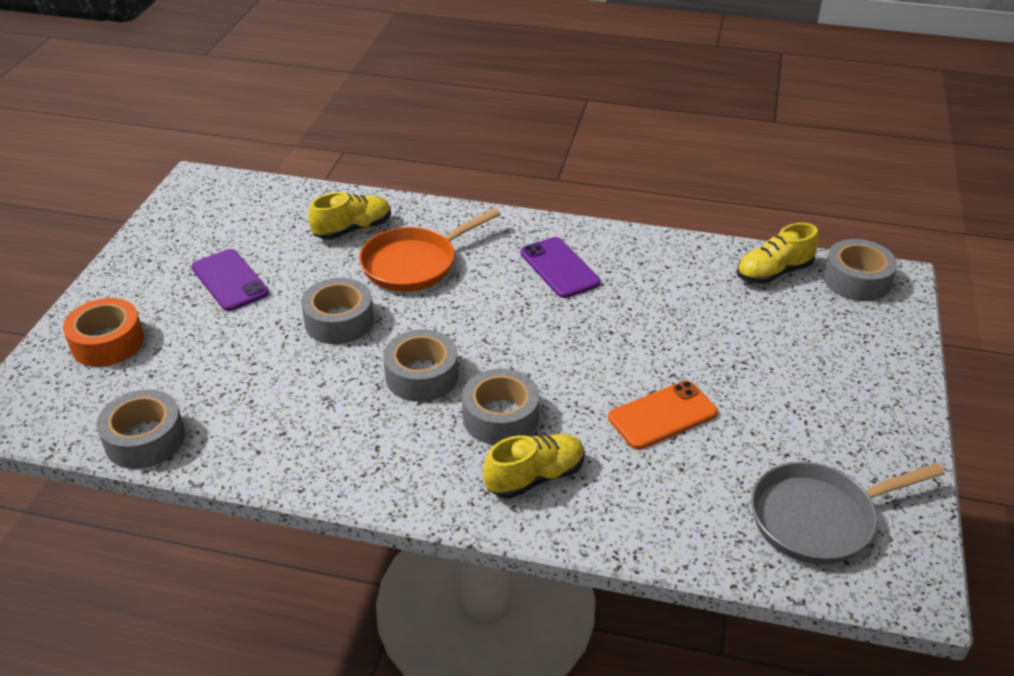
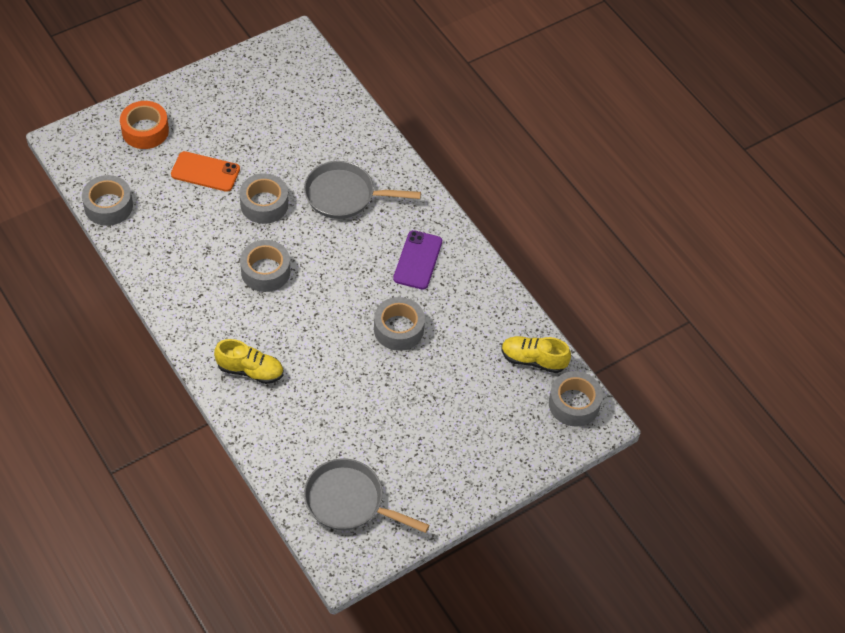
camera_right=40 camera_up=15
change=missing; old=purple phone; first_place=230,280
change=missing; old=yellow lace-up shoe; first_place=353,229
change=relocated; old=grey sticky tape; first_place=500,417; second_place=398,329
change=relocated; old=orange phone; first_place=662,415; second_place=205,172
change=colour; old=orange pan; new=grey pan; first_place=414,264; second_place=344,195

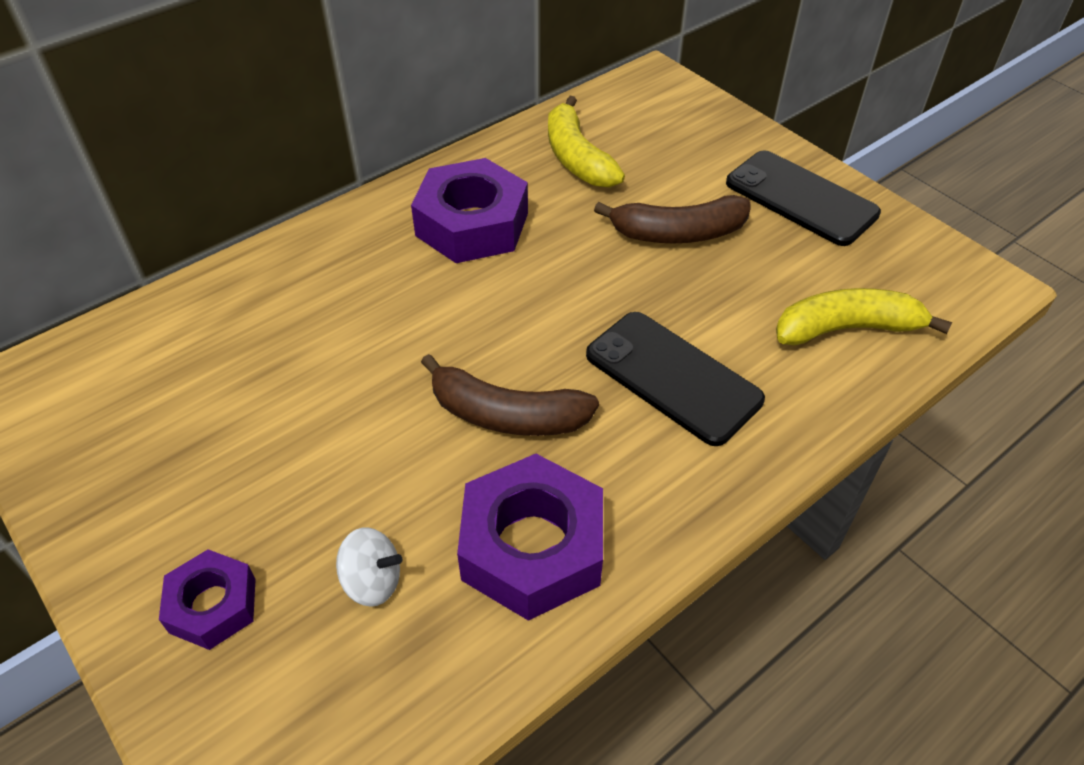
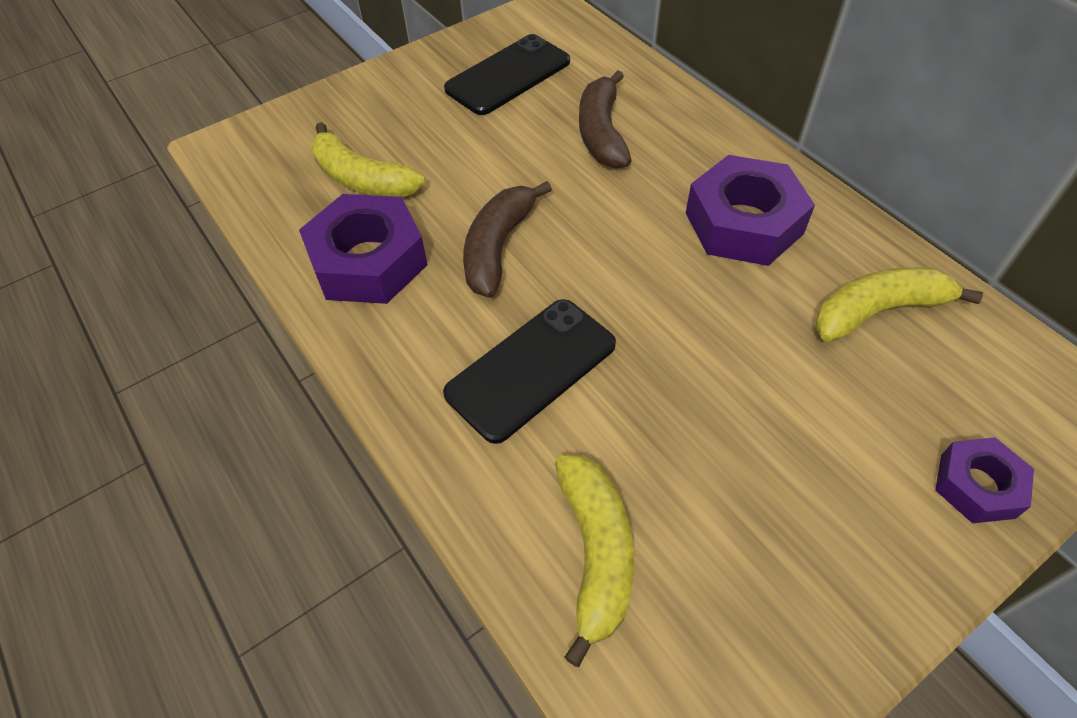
camera_right=95 camera_up=5
change=relocated; old=purple hex nut; first_place=213,605; second_place=977,486
change=relocated; old=brown banana; first_place=678,233; second_place=601,133
change=relocated; old=ebony phone; first_place=801,198; second_place=508,75
change=exchanged; old=snow-white spinning top; new=yellow banana; first_place=372,581; second_place=362,179

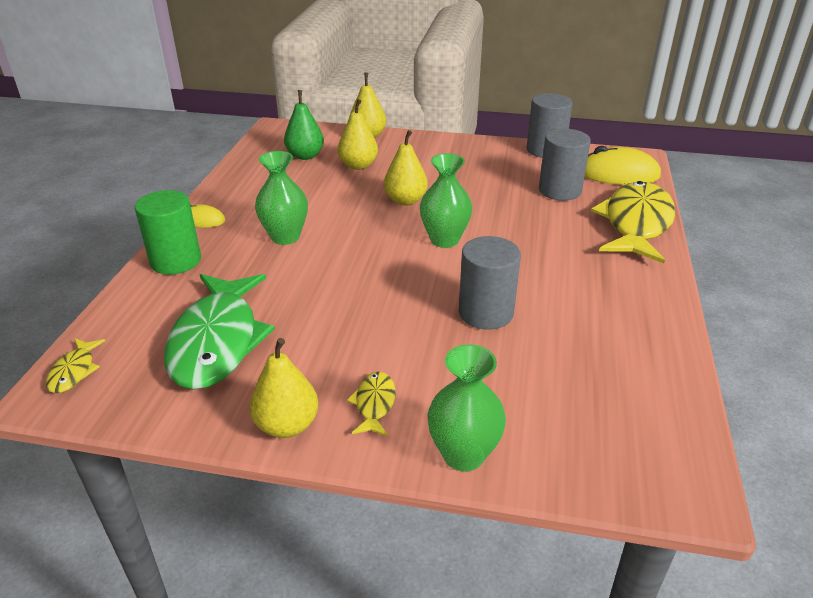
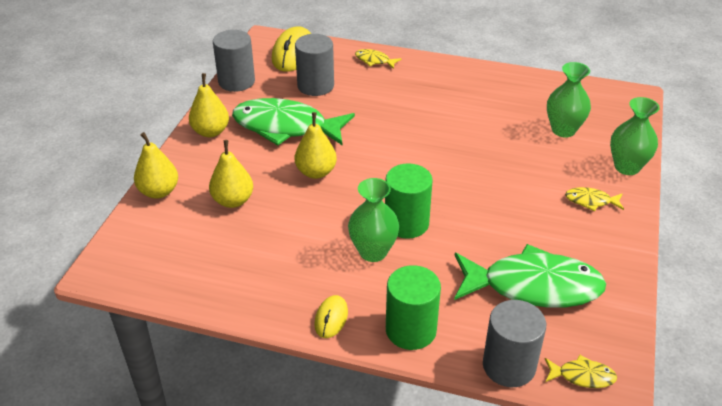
camera_right=-85 camera_up=5
change=missing; old=leaf-green pear fruit; first_place=305,156
change=appeared; new=leaf-green toy fish; second_place=285,127
change=appeared; new=leaf-green cylinder shape; second_place=406,223
change=relocated; old=yellow pear fruit; first_place=287,425; second_place=211,132
change=relocated; old=leaf-green vase; first_place=444,240; second_place=563,130
change=relocated; old=grey cylinder shape; first_place=486,313; second_place=509,366
change=size; old=yellow toy fish; first_place=636,223; second_place=374,60; factor=0.43

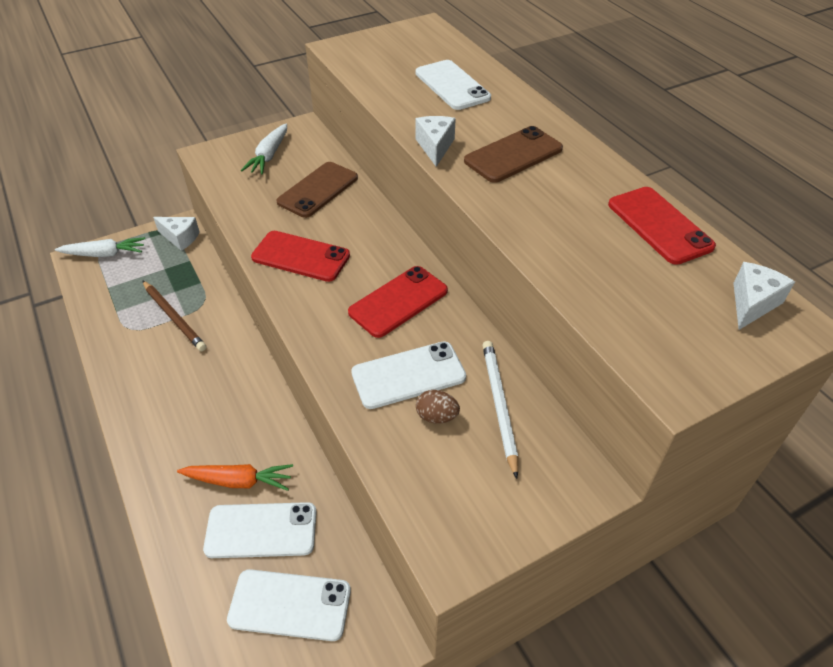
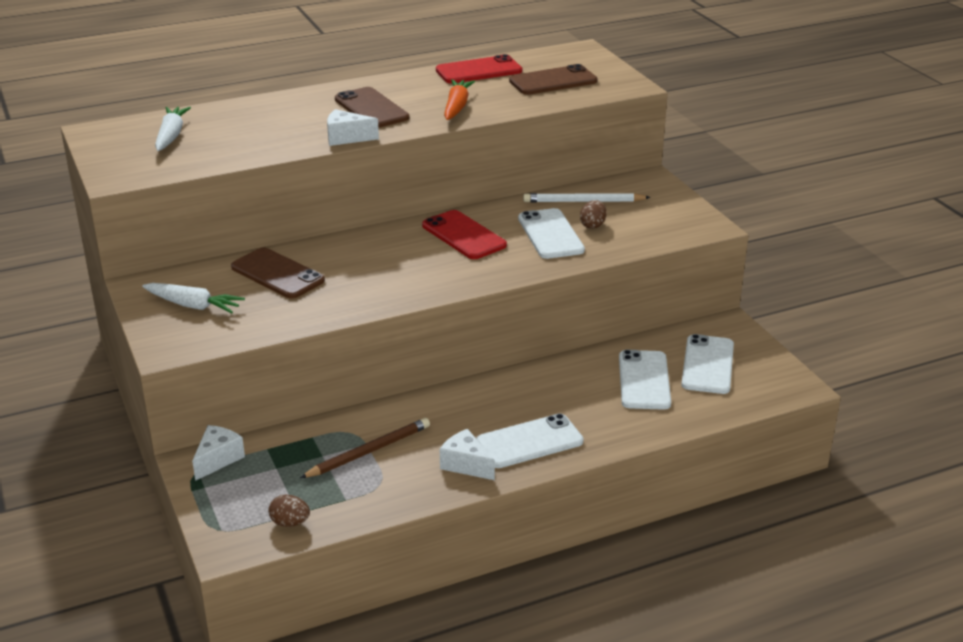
camera_right=-85 camera_up=-15
change=missing; old=crimson phone; first_place=301,256
change=appeared; new=brown toy egg; second_place=290,523
change=appeared; new=brown phone; second_place=553,81
change=relocated; old=snow-white root vegetable; first_place=104,254; second_place=171,136
change=relocated; old=orange root vegetable; first_place=238,481; second_place=456,107
change=relocated; old=snow-white phone; first_place=452,85; second_place=529,442
change=relocated; old=snow-white piece of cheese; first_place=752,303; second_place=466,465

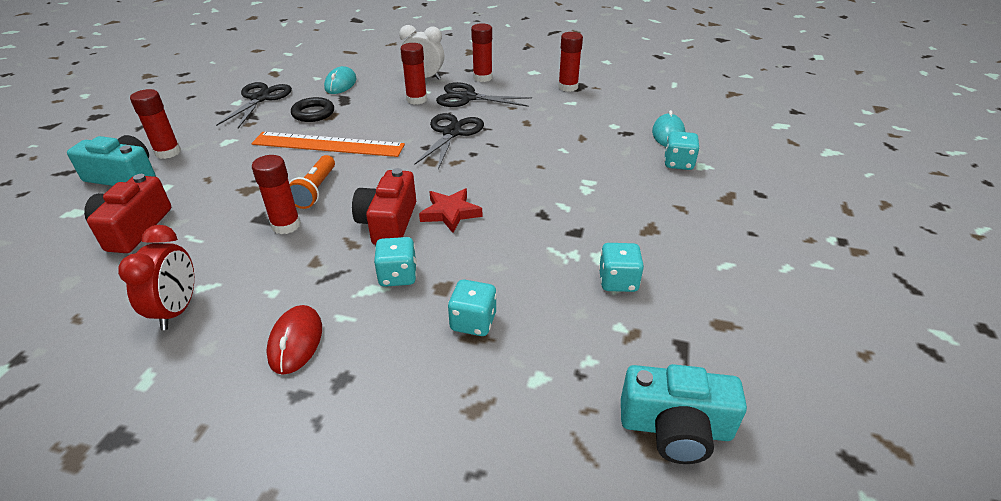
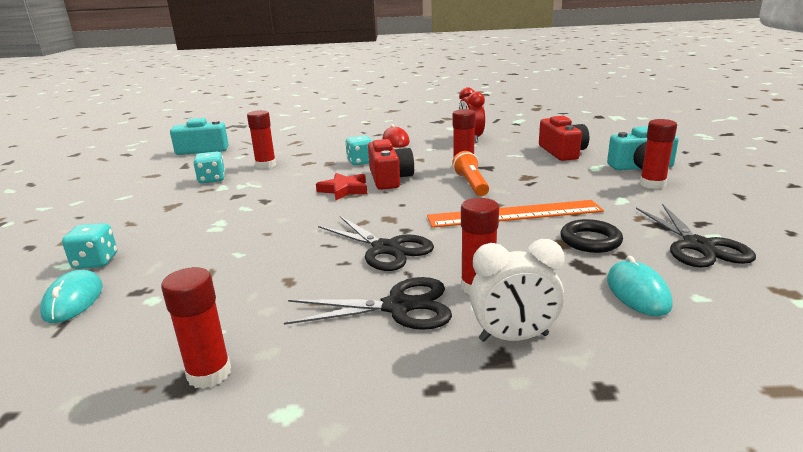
camera_right=165 camera_up=-15
change=missing; old=teal die; first_place=473,322
change=relocated; old=crimson glue stick; first_place=482,77; second_place=266,165
change=spun; old=ebony pair of scissors; first_place=452,133; second_place=386,249; degrees=-45

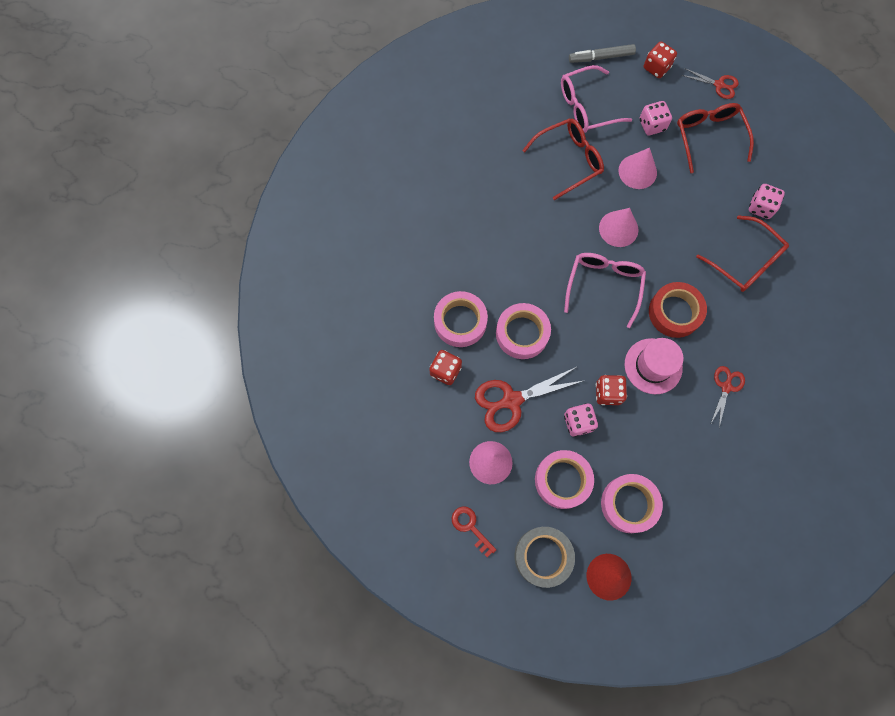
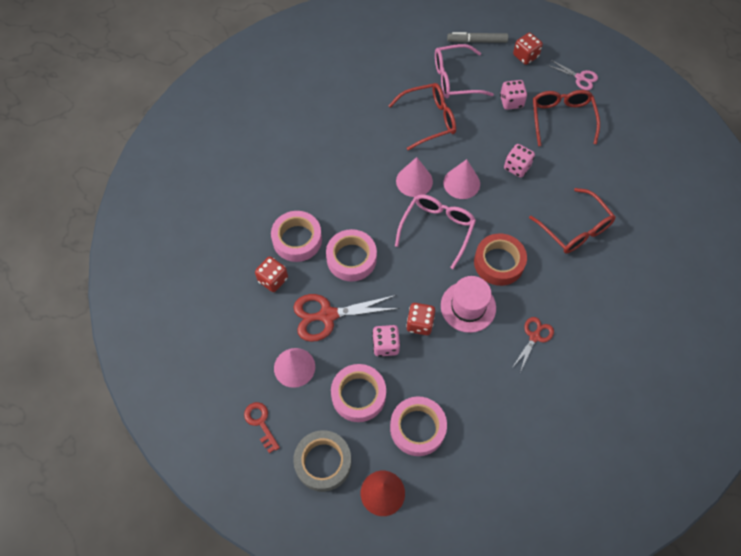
camera_right=10 camera_up=-10
change=relocated; old=pink cone; first_place=637,171; second_place=414,181
change=relocated; old=pink die; first_place=761,207; second_place=517,167
change=colour; old=crimson pair of scissors; new=pink pair of scissors; first_place=719,85; second_place=579,78

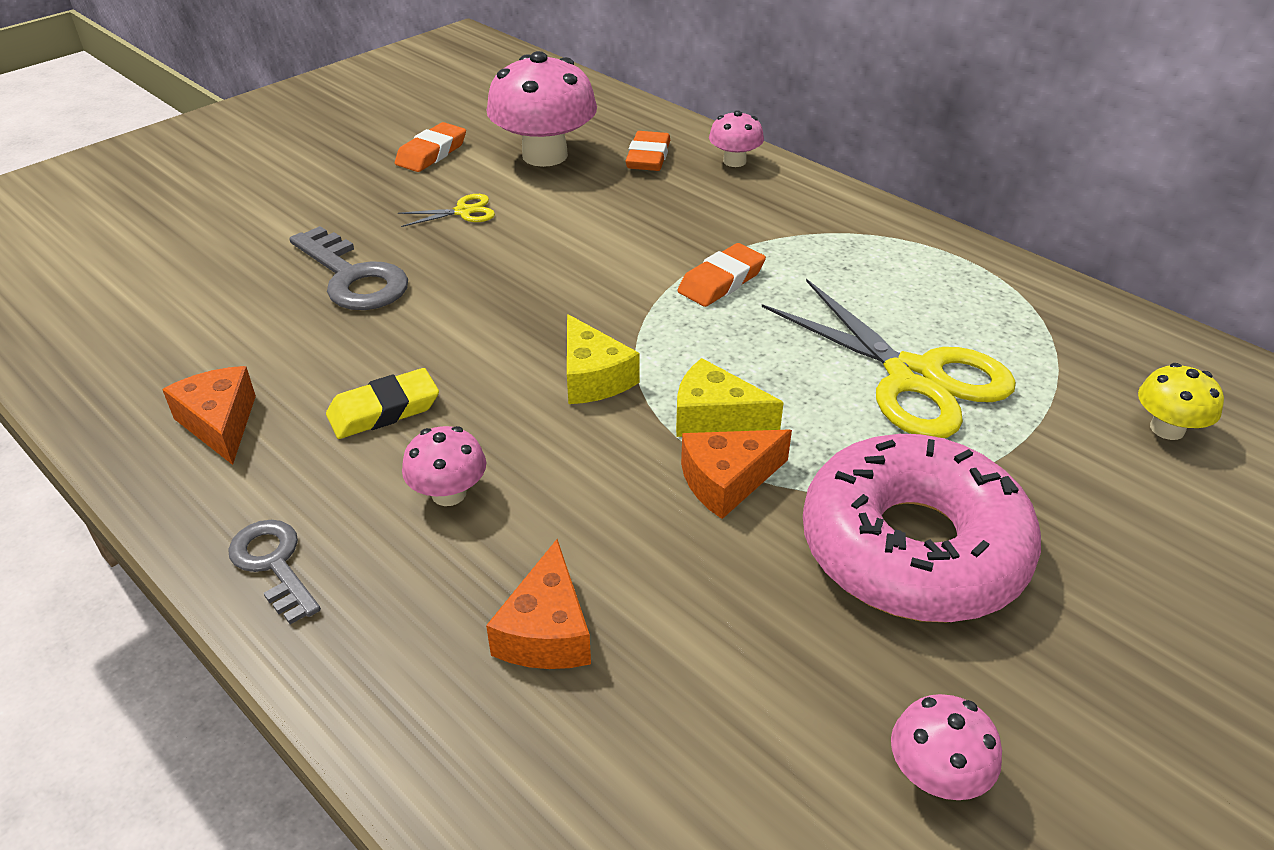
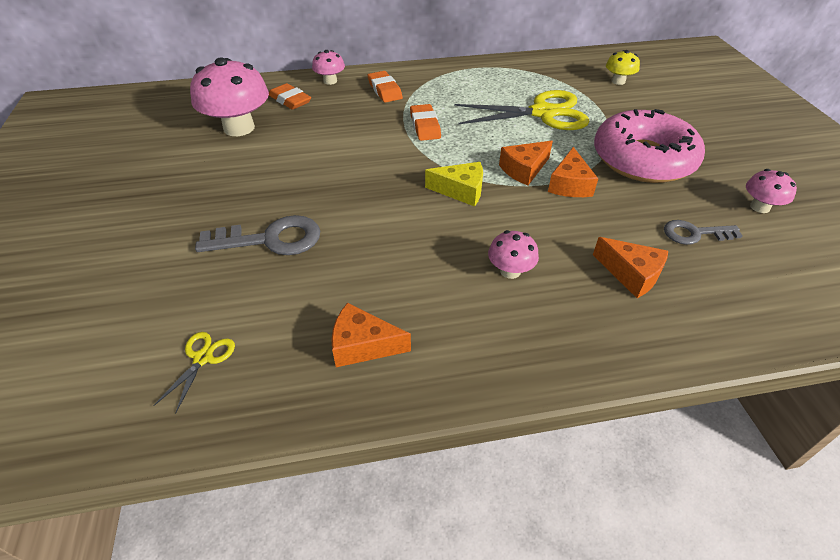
camera_right=-55 camera_up=5
change=missing; old=yellow pencil eraser; first_place=384,410
change=relocated; old=grey door key; first_place=274,565; second_place=695,233
change=relocated; old=orange pencil eraser; first_place=431,153; second_place=385,90
change=relocated; old=yellow pair of scissors; first_place=463,212; second_place=203,358
change=colour; old=yellow piece of cheese; new=orange piece of cheese; first_place=715,417; second_place=524,170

::::

INSTRUCTIONS FOR THE TASK: Output all of the data above exactly; no pictures should appear.

SOLUTION:
camera_right=40 camera_up=15
change=missing; old=purple phone; first_place=230,280
change=missing; old=yellow lace-up shoe; first_place=353,229
change=relocated; old=grey sticky tape; first_place=500,417; second_place=398,329
change=relocated; old=orange phone; first_place=662,415; second_place=205,172
change=colour; old=orange pan; new=grey pan; first_place=414,264; second_place=344,195

camera_right=95 camera_up=5
change=relocated; old=purple hex nut; first_place=213,605; second_place=977,486
change=relocated; old=brown banana; first_place=678,233; second_place=601,133
change=relocated; old=ebony phone; first_place=801,198; second_place=508,75
change=exchanged; old=snow-white spinning top; new=yellow banana; first_place=372,581; second_place=362,179

camera_right=-85 camera_up=5
change=missing; old=leaf-green pear fruit; first_place=305,156
change=appeared; new=leaf-green toy fish; second_place=285,127
change=appeared; new=leaf-green cylinder shape; second_place=406,223
change=relocated; old=yellow pear fruit; first_place=287,425; second_place=211,132
change=relocated; old=leaf-green vase; first_place=444,240; second_place=563,130
change=relocated; old=grey cylinder shape; first_place=486,313; second_place=509,366
change=size; old=yellow toy fish; first_place=636,223; second_place=374,60; factor=0.43

camera_right=-85 camera_up=-15
change=missing; old=crimson phone; first_place=301,256
change=appeared; new=brown toy egg; second_place=290,523
change=appeared; new=brown phone; second_place=553,81
change=relocated; old=snow-white root vegetable; first_place=104,254; second_place=171,136
change=relocated; old=orange root vegetable; first_place=238,481; second_place=456,107
change=relocated; old=snow-white phone; first_place=452,85; second_place=529,442
change=relocated; old=snow-white piece of cheese; first_place=752,303; second_place=466,465

camera_right=165 camera_up=-15
change=missing; old=teal die; first_place=473,322
change=relocated; old=crimson glue stick; first_place=482,77; second_place=266,165
change=spun; old=ebony pair of scissors; first_place=452,133; second_place=386,249; degrees=-45

camera_right=10 camera_up=-10
change=relocated; old=pink cone; first_place=637,171; second_place=414,181
change=relocated; old=pink die; first_place=761,207; second_place=517,167
change=colour; old=crimson pair of scissors; new=pink pair of scissors; first_place=719,85; second_place=579,78

camera_right=-55 camera_up=5
change=missing; old=yellow pencil eraser; first_place=384,410
change=relocated; old=grey door key; first_place=274,565; second_place=695,233
change=relocated; old=orange pencil eraser; first_place=431,153; second_place=385,90
change=relocated; old=yellow pair of scissors; first_place=463,212; second_place=203,358
change=colour; old=yellow piece of cheese; new=orange piece of cheese; first_place=715,417; second_place=524,170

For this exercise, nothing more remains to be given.